● **WORK TASK**: Copy exactly the lines from the one containing "R4: 2.2k (N10, N15) -> none" through the last line of the records below, both included, and leave out the pictures.

● **Collected data**:
• • •

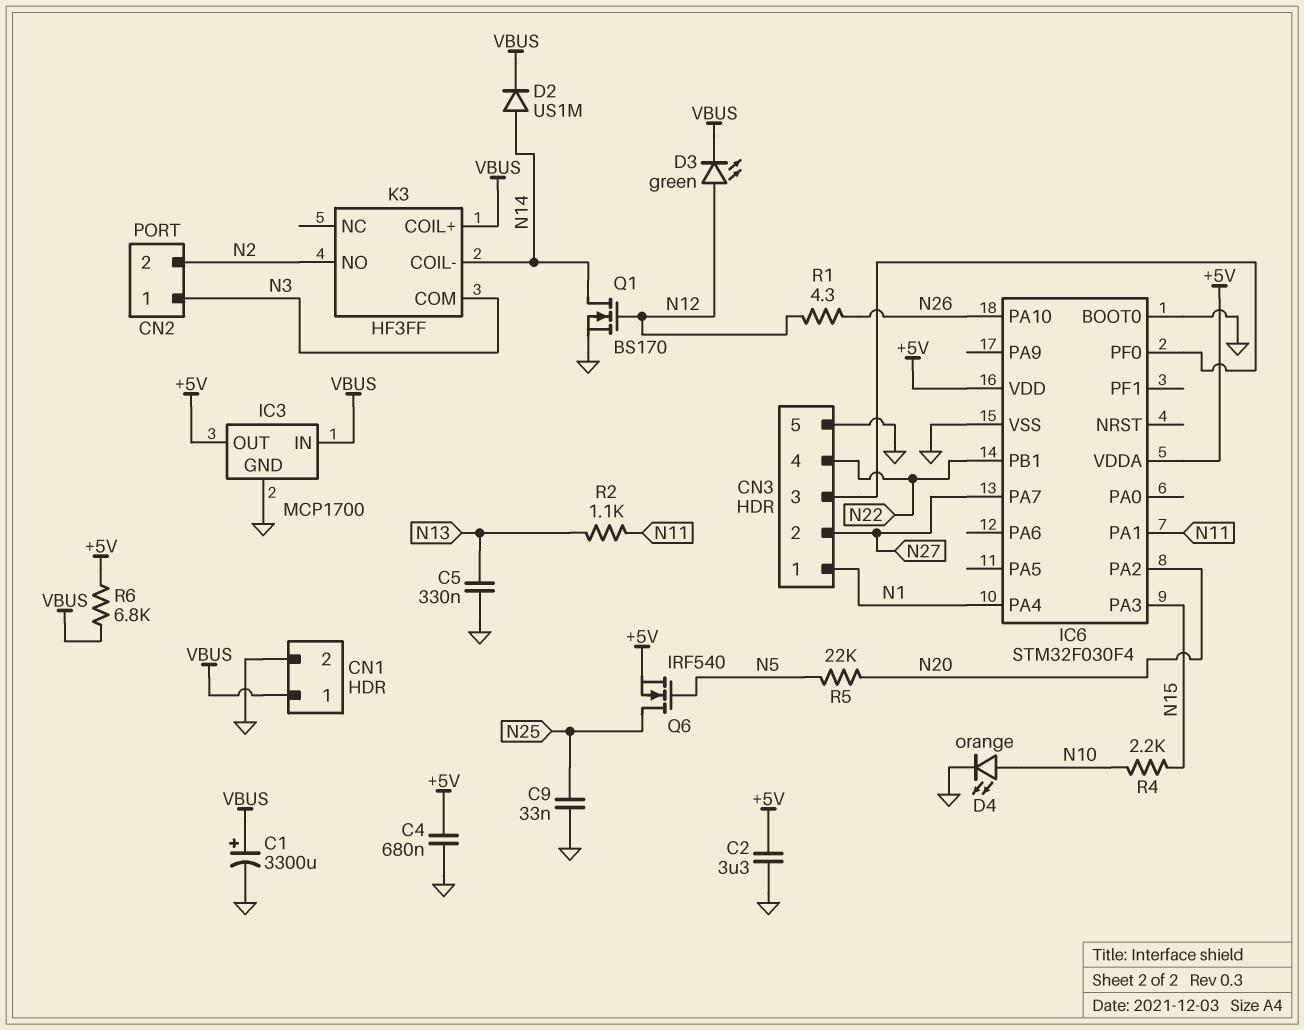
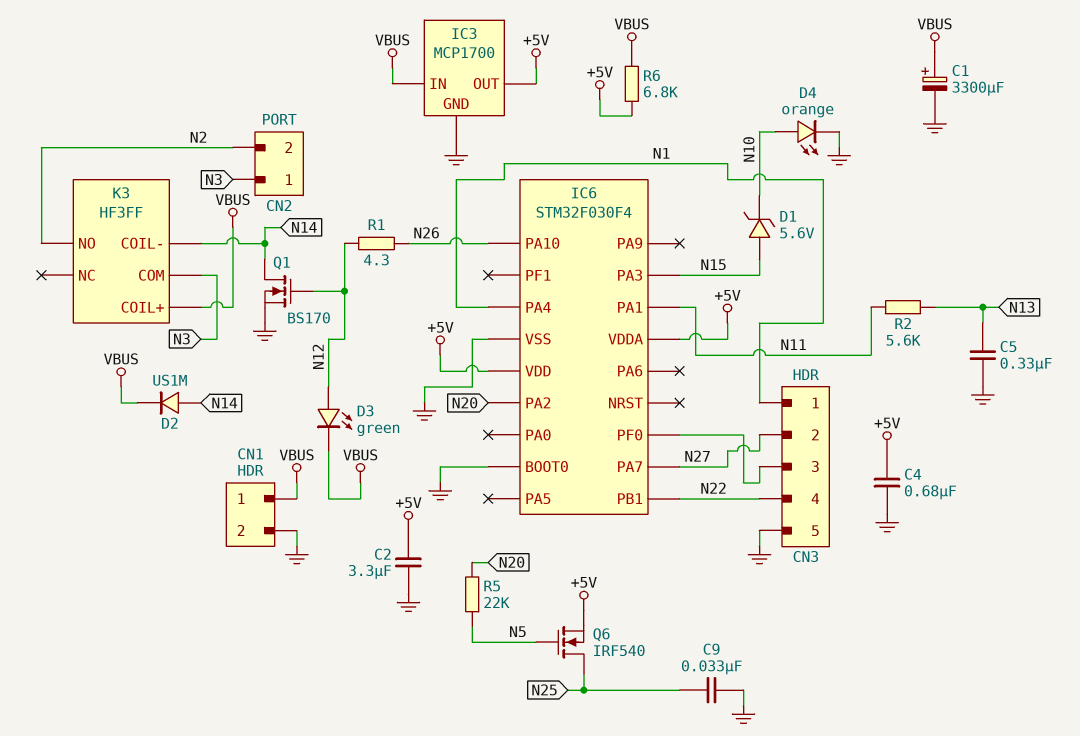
D1: none -> zener 5.6V (A N15, K N10)
R2: 1.1k (N11, N13) -> 5.6k (N11, N13)
R4: 2.2k (N10, N15) -> none

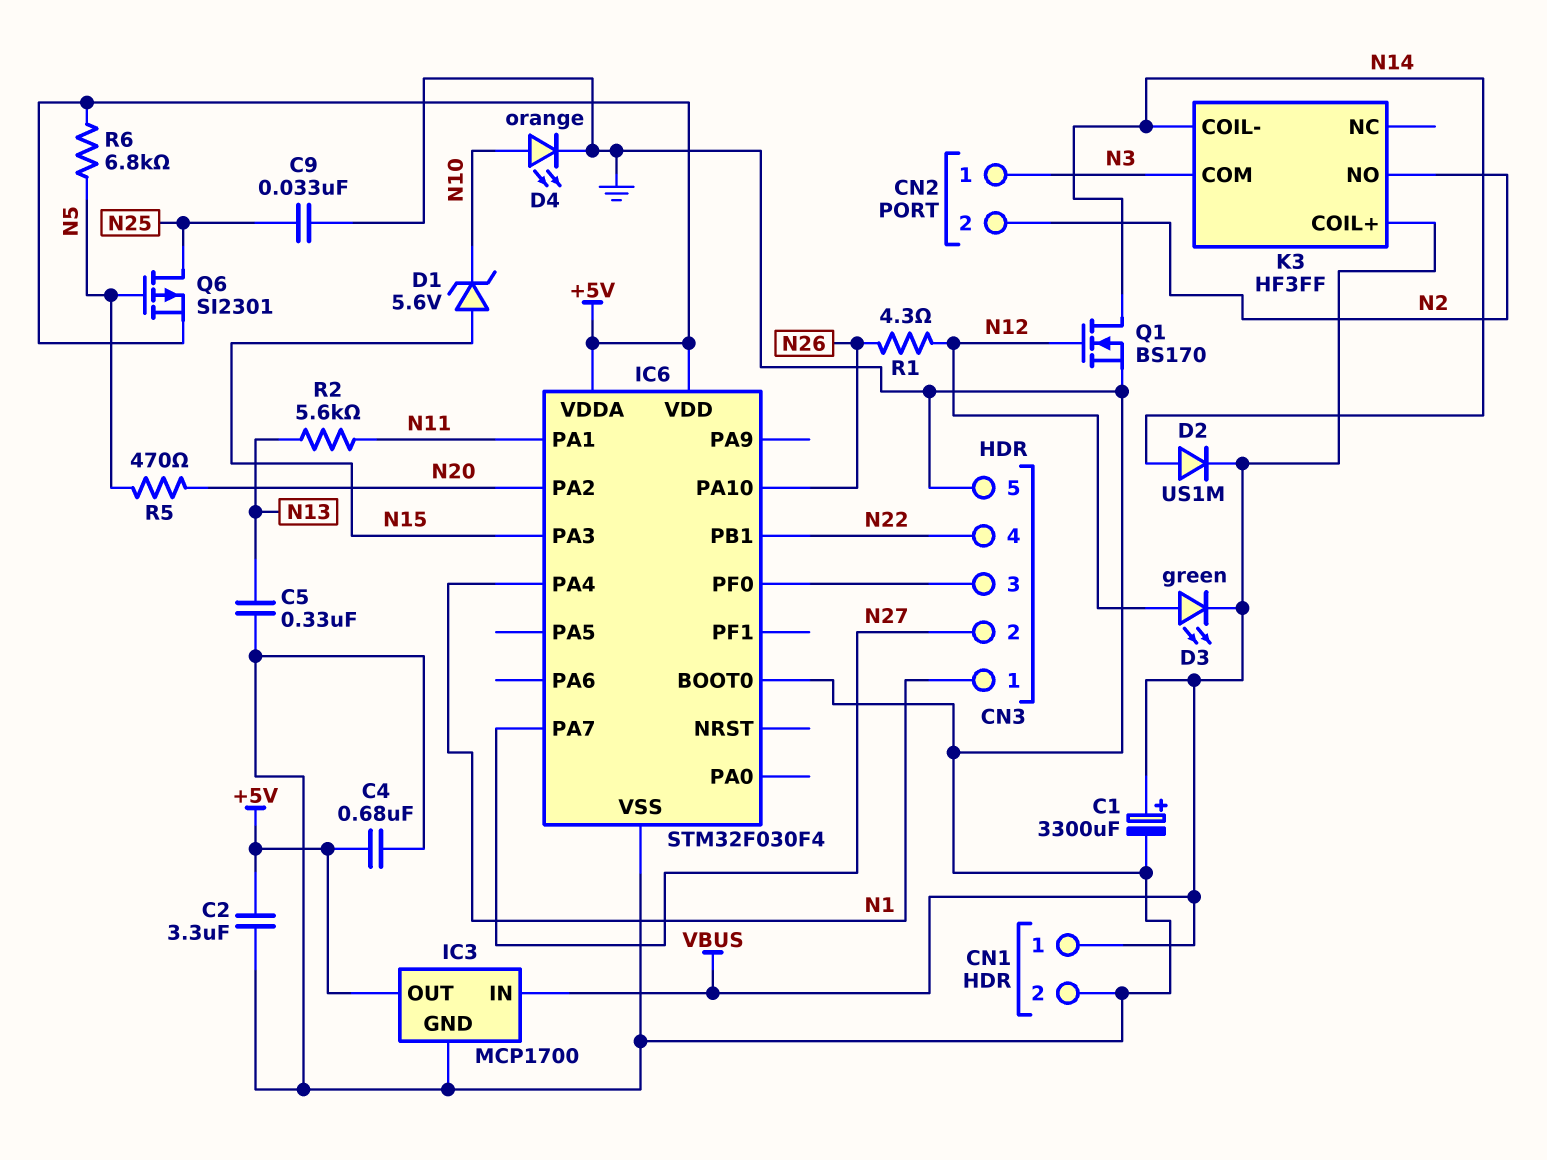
Q6: NMOS IRF540 (G N5, D N25, S +5V) -> PMOS SI2301 (G N5, D N25, S +5V)
R5: 22k (N5, N20) -> 470 (N5, N20)
R6: 6.8k (+5V, VBUS) -> 6.8k (+5V, N5)

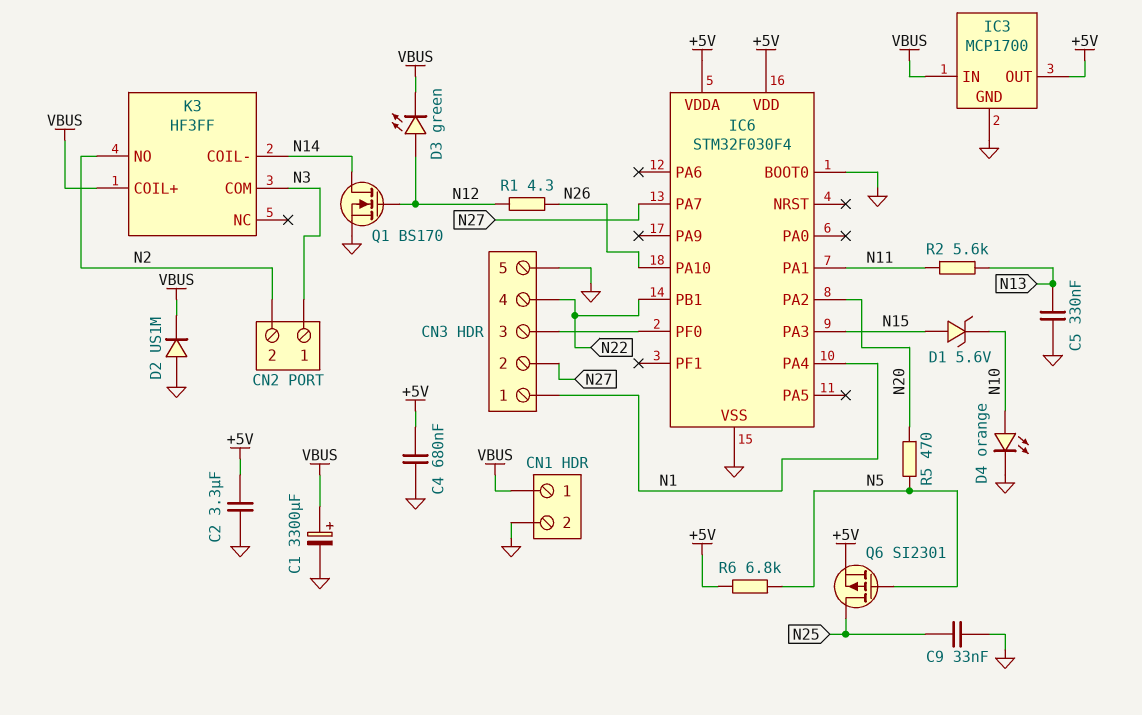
D2: diode US1M (A N14, K VBUS) -> diode US1M (A GND, K VBUS)

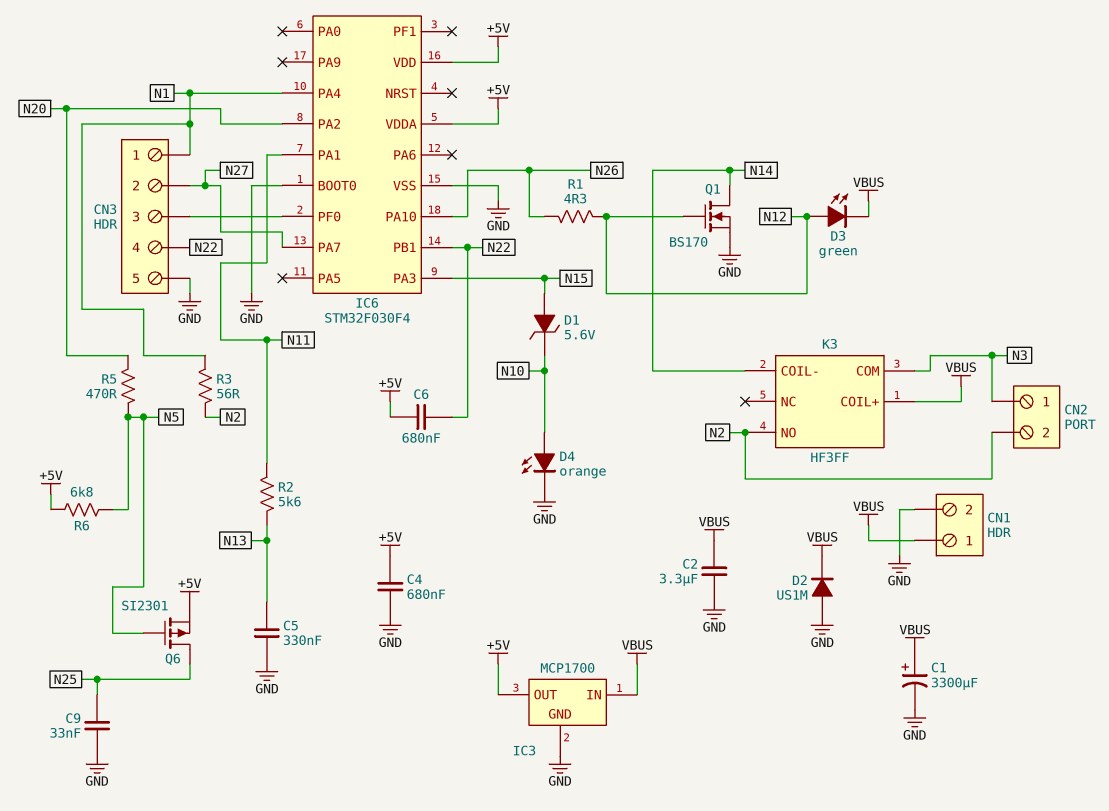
C2: 3.3uF (+5V, GND) -> 3.3uF (GND, VBUS)
C6: none -> 680nF (+5V, N22)
R3: none -> 56 (N1, N2)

• • •

● **THE COMPLETED TASK**:
R4: 2.2k (N10, N15) -> none

Q6: NMOS IRF540 (G N5, D N25, S +5V) -> PMOS SI2301 (G N5, D N25, S +5V)
R5: 22k (N5, N20) -> 470 (N5, N20)
R6: 6.8k (+5V, VBUS) -> 6.8k (+5V, N5)

D2: diode US1M (A N14, K VBUS) -> diode US1M (A GND, K VBUS)

C2: 3.3uF (+5V, GND) -> 3.3uF (GND, VBUS)
C6: none -> 680nF (+5V, N22)
R3: none -> 56 (N1, N2)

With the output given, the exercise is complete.